Entries supplied »
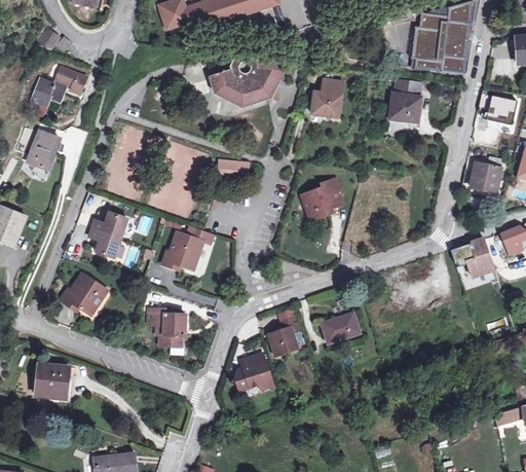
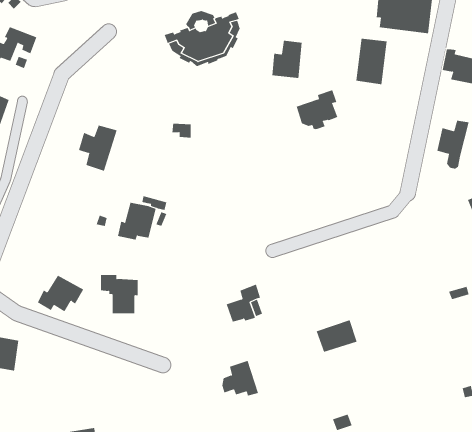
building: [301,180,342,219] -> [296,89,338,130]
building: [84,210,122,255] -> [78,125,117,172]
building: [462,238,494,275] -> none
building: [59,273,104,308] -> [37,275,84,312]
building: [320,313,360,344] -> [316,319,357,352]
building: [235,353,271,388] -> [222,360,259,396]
...
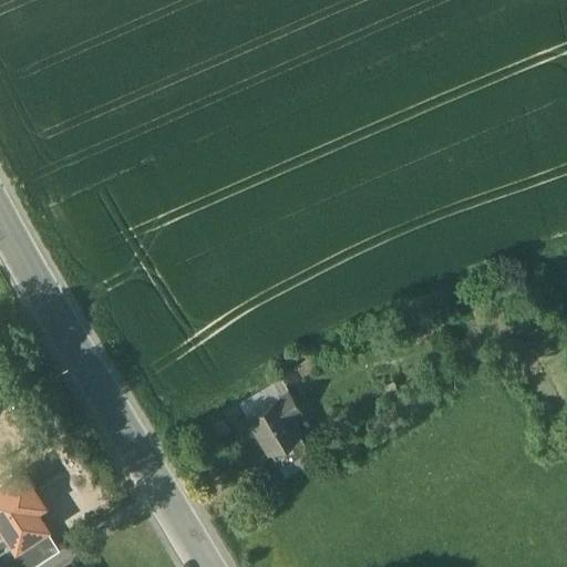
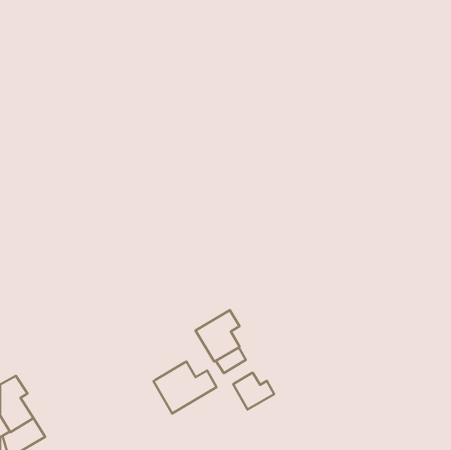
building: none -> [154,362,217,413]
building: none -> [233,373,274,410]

Assignment »
Return a copy of each line in the records above that has "none" in it.

Completed task »
building: [462,238,494,275] -> none
building: none -> [154,362,217,413]
building: none -> [233,373,274,410]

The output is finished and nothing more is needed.